## [YOUR OBJECTIVE]
From the data underneath, reproduce exactly the stretch that begins at the line with "D1: zener 6.2V" and ends after the line with "U7 pin GND: none -> AGND".

## [AVAILABLE DATA]
______

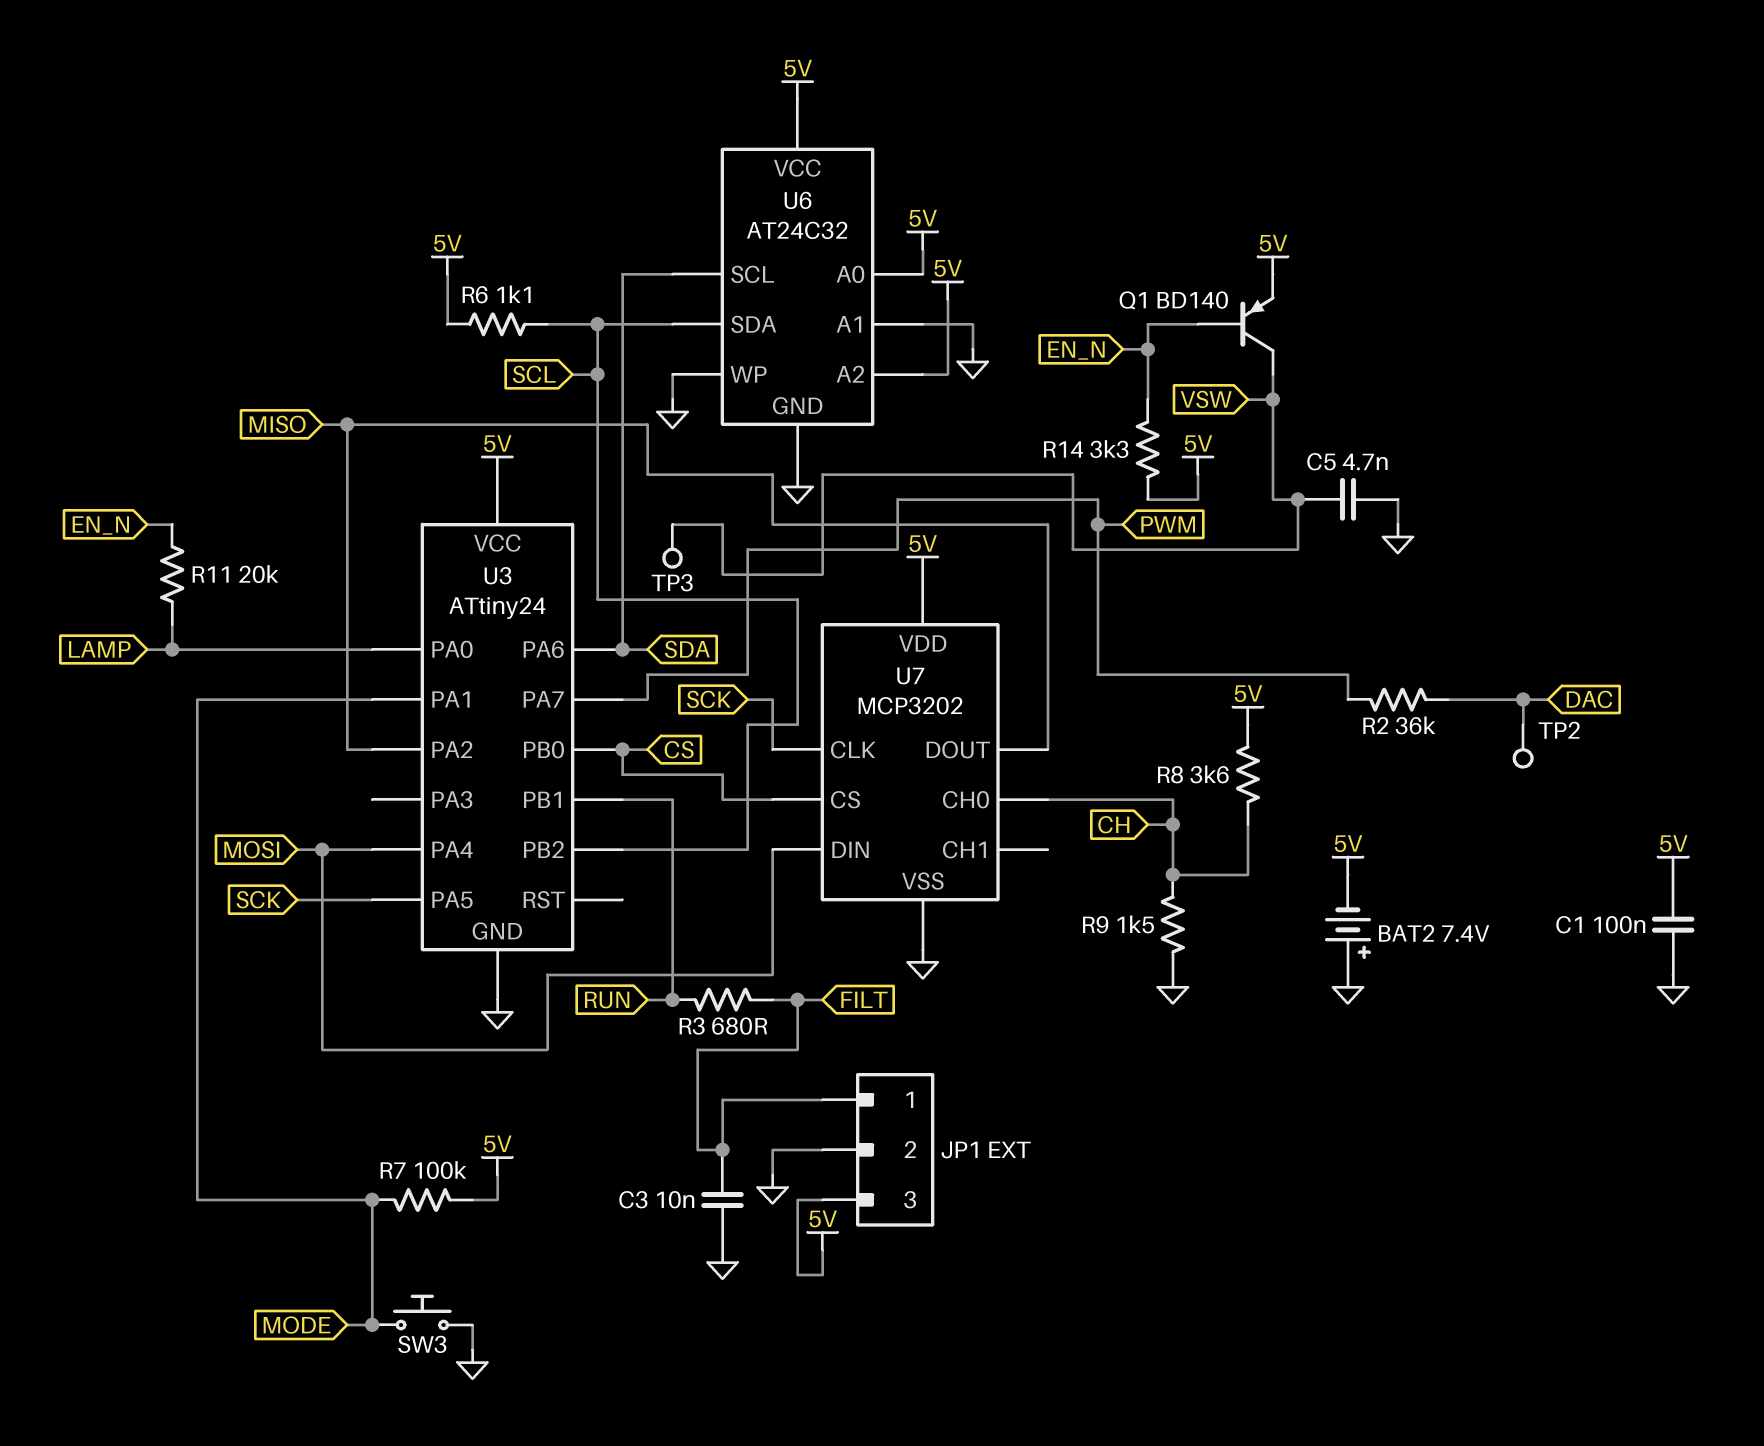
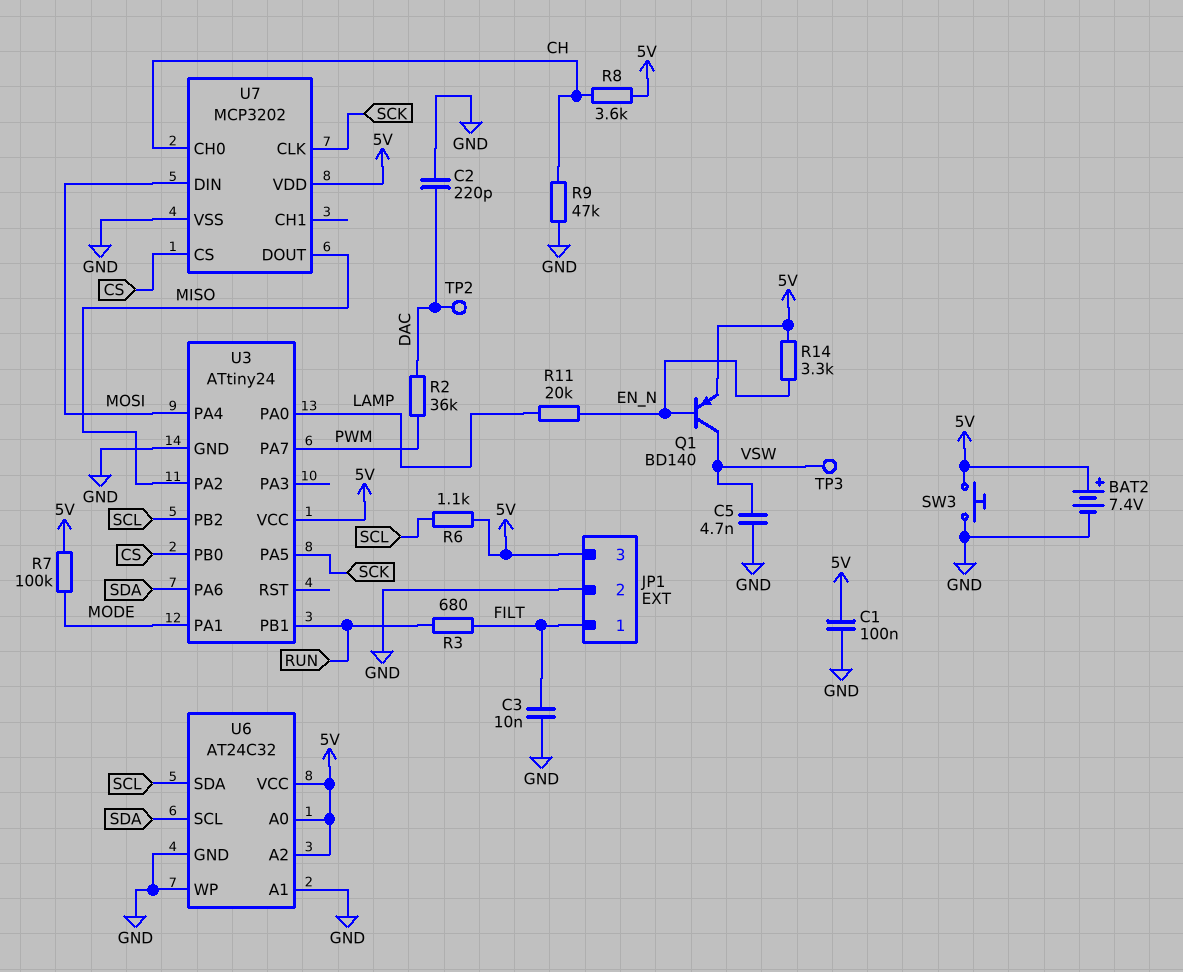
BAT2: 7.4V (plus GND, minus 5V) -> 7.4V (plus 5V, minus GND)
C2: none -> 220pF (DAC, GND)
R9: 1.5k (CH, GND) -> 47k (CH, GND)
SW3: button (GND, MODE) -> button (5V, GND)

______

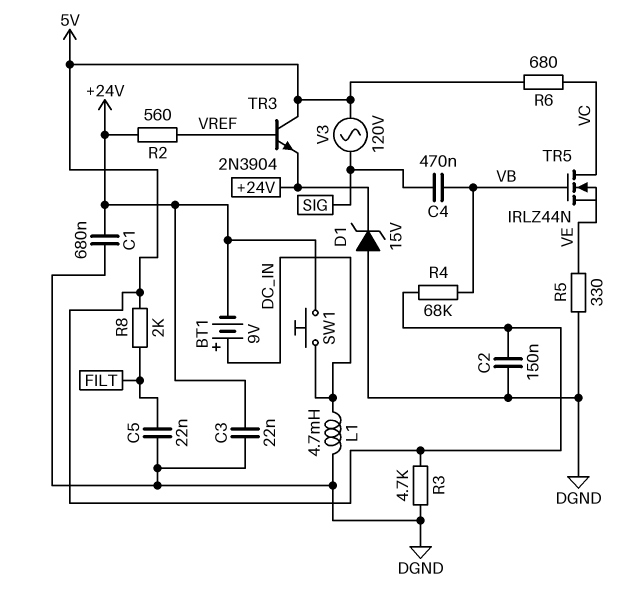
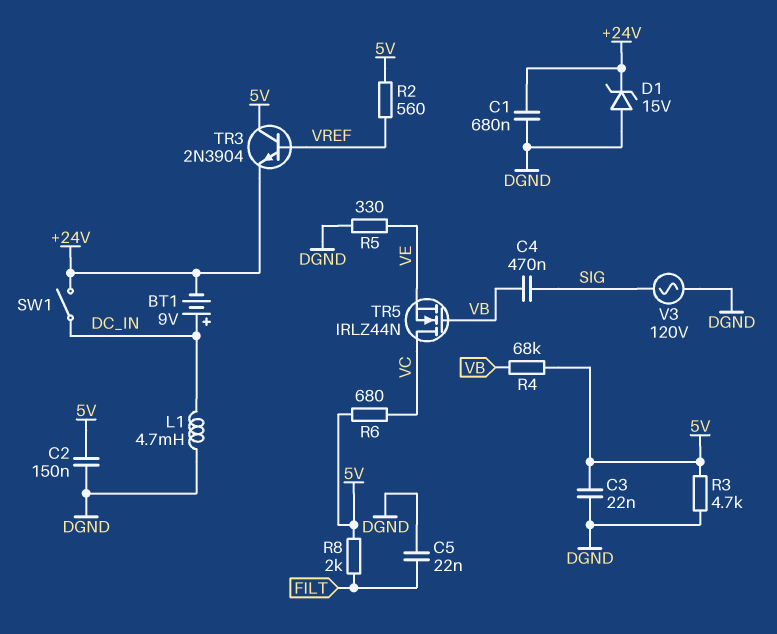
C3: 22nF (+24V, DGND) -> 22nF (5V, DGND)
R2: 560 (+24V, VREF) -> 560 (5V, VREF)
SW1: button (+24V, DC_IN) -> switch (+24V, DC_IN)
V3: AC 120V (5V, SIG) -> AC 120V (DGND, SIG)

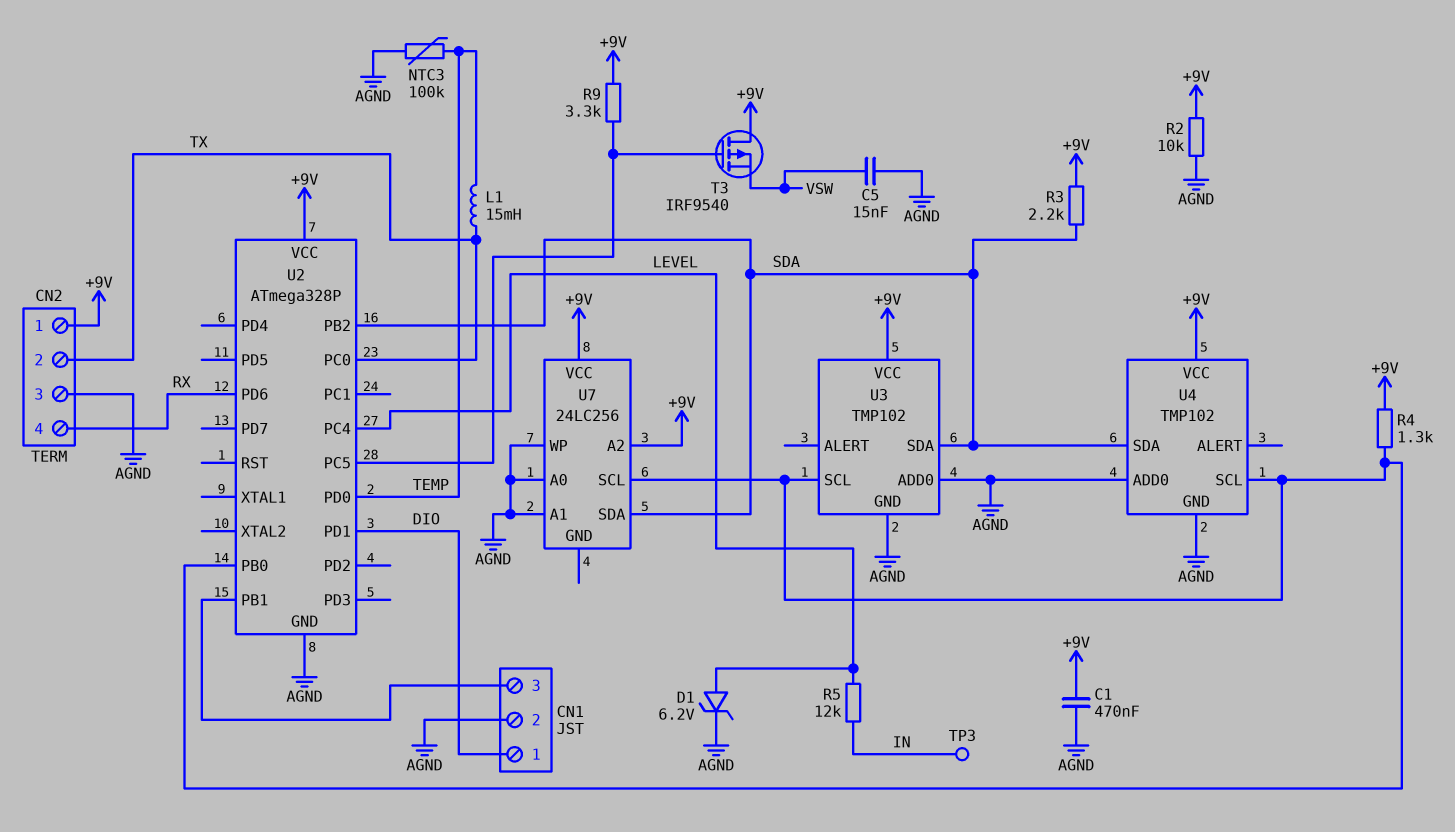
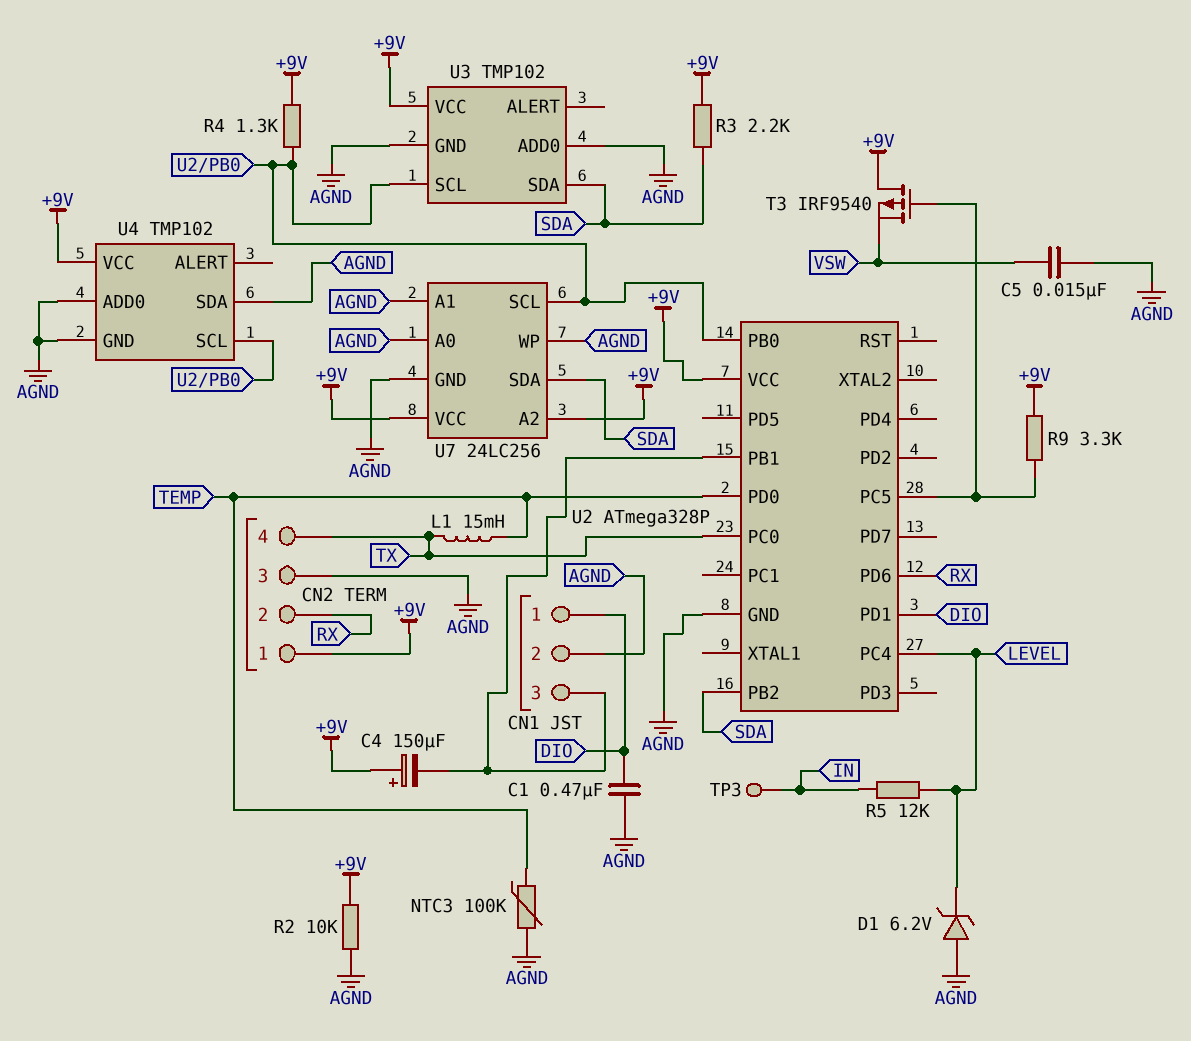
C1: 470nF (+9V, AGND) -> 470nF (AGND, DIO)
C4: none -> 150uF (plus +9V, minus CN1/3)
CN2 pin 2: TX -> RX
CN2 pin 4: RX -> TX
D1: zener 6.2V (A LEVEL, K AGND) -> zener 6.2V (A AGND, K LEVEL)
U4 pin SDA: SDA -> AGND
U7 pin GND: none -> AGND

______

## [TASK SOLUTION]
D1: zener 6.2V (A LEVEL, K AGND) -> zener 6.2V (A AGND, K LEVEL)
U4 pin SDA: SDA -> AGND
U7 pin GND: none -> AGND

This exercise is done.